◆ **MATERIAL SHOWN**
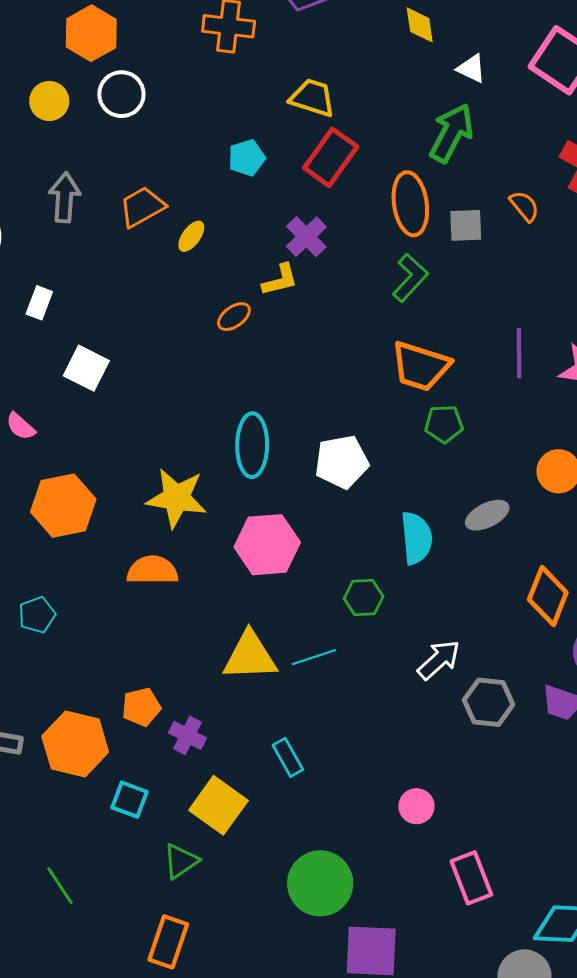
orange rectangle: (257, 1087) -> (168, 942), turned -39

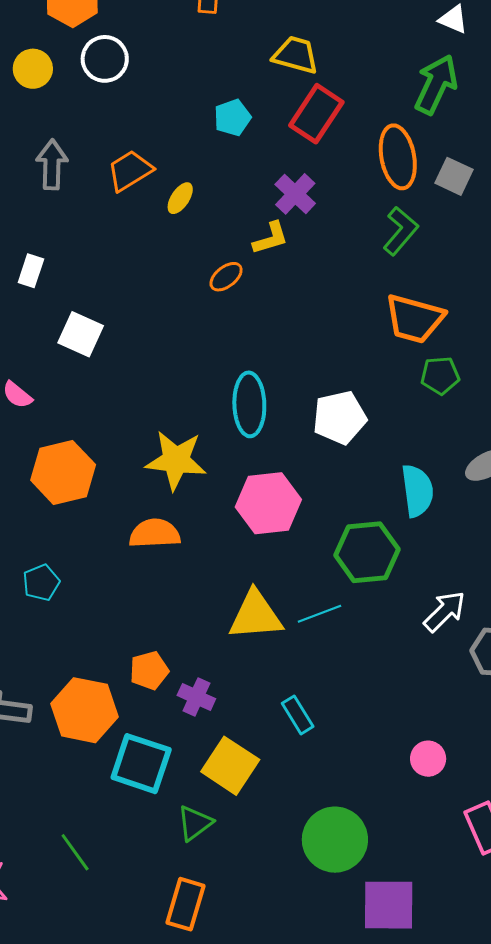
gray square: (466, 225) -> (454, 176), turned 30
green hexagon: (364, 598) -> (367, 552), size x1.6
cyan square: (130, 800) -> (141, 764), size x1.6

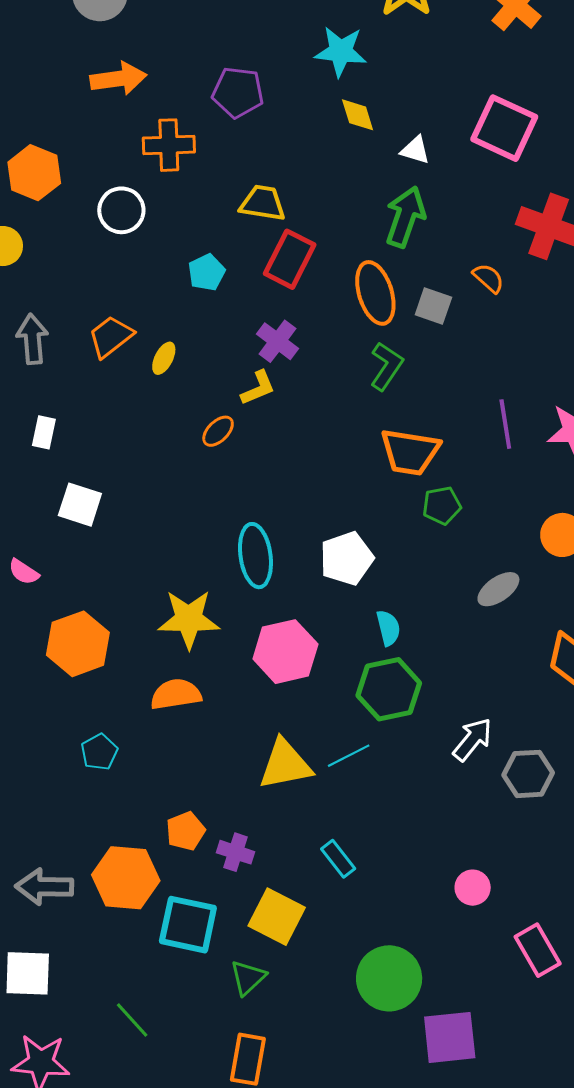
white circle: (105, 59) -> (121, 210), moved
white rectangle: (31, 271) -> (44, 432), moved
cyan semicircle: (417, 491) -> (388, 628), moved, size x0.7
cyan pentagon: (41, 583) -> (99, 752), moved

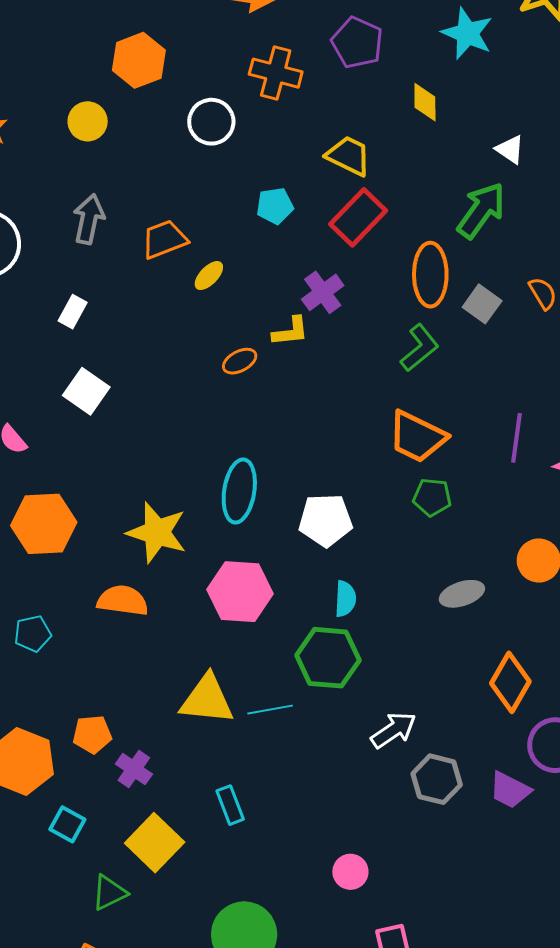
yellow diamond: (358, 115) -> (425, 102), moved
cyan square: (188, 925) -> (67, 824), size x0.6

---

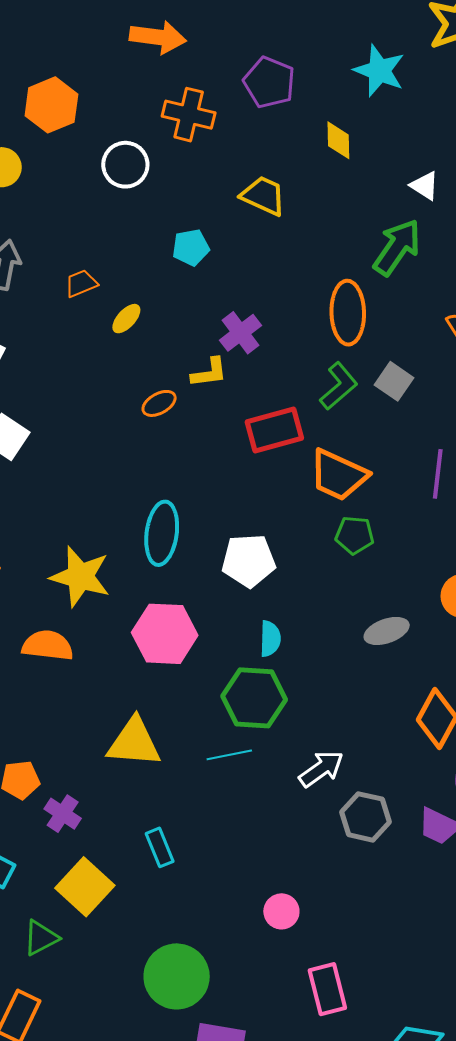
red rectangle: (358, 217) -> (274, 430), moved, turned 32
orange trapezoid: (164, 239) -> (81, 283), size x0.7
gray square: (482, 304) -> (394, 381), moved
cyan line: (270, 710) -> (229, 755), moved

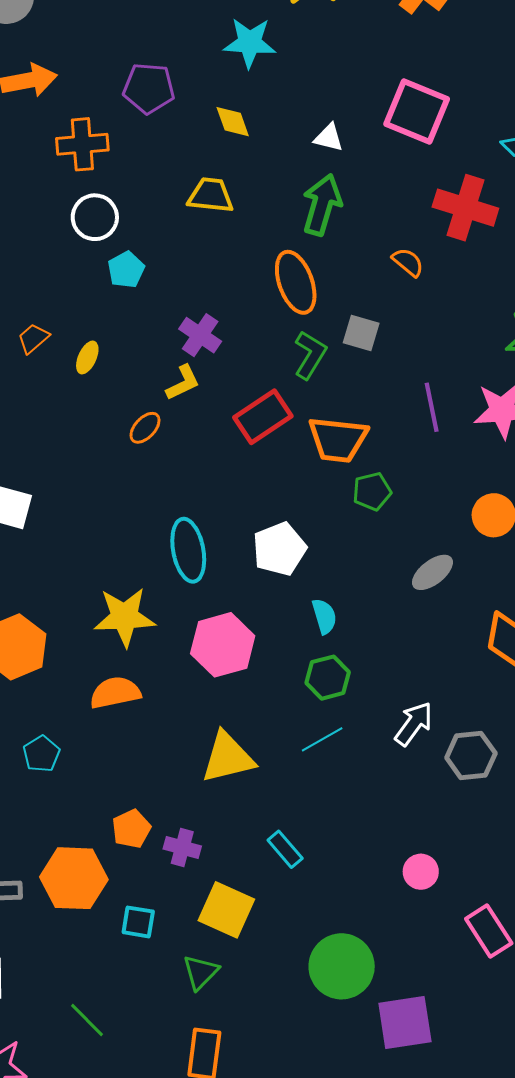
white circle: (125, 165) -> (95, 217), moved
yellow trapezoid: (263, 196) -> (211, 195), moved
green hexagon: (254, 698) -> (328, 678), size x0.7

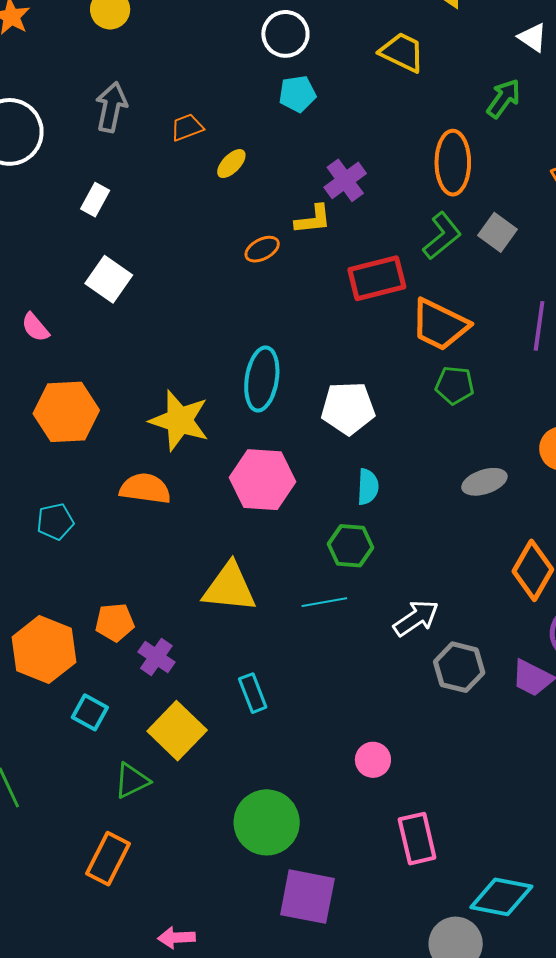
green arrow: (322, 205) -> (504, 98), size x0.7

...

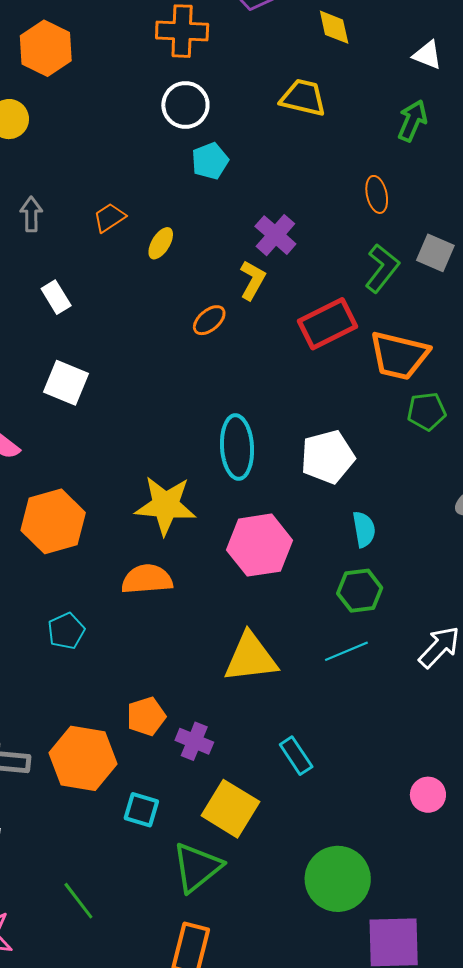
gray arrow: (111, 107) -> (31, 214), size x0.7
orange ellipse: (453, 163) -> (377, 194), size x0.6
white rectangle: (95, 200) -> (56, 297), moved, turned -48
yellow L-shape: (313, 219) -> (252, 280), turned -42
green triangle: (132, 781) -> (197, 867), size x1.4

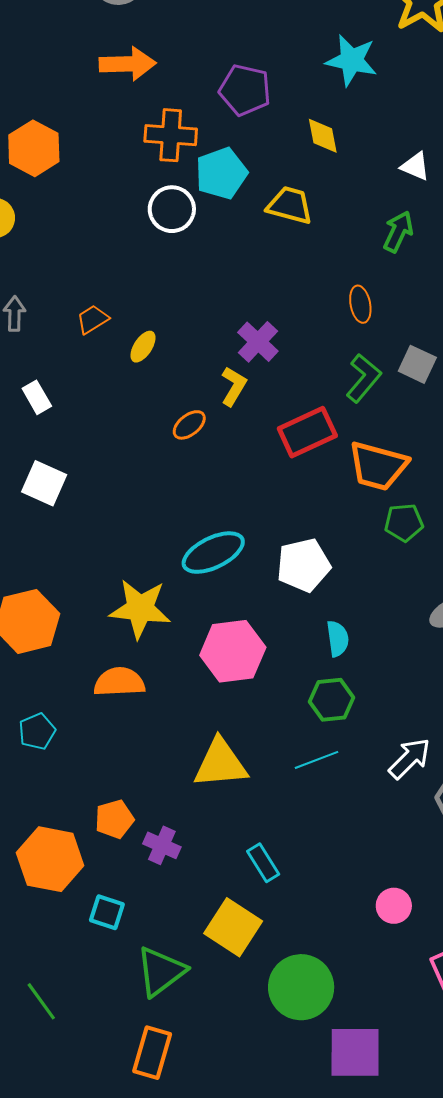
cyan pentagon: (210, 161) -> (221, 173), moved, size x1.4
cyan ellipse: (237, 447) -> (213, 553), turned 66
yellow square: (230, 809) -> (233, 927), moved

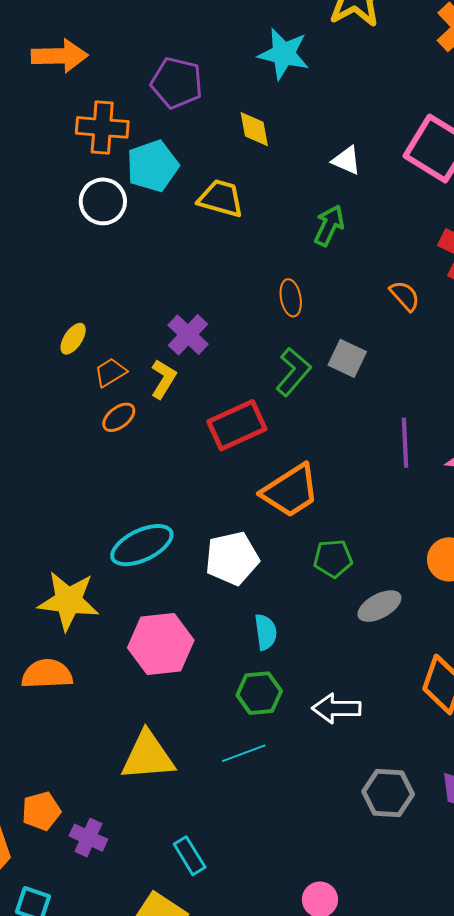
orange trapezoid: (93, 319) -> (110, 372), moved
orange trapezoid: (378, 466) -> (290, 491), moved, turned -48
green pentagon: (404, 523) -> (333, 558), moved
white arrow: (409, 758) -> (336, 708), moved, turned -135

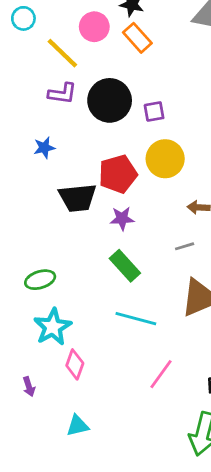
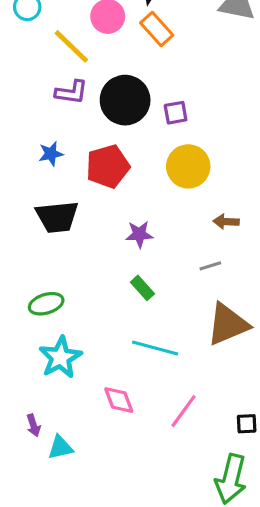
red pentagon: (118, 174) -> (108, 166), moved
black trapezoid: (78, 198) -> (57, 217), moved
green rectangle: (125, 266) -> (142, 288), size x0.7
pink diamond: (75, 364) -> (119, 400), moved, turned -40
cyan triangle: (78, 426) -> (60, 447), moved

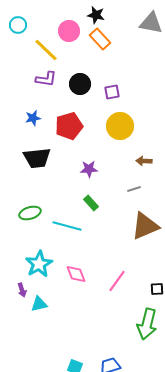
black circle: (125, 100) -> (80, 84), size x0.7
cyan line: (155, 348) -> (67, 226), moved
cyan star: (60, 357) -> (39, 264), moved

◆ **TASK GOAL**
An exact copy is needed of the stretch above that opens with the line containing "orange rectangle: (257, 1087)" and closes with the line containing "cyan pentagon: (41, 583) -> (99, 752), moved"; the pictures are not part of it.

◆ **REPLY TO THE TASK**
orange rectangle: (257, 1087) -> (168, 942), turned -39

gray square: (466, 225) -> (454, 176), turned 30
green hexagon: (364, 598) -> (367, 552), size x1.6
cyan square: (130, 800) -> (141, 764), size x1.6

white circle: (105, 59) -> (121, 210), moved
white rectangle: (31, 271) -> (44, 432), moved
cyan semicircle: (417, 491) -> (388, 628), moved, size x0.7
cyan pentagon: (41, 583) -> (99, 752), moved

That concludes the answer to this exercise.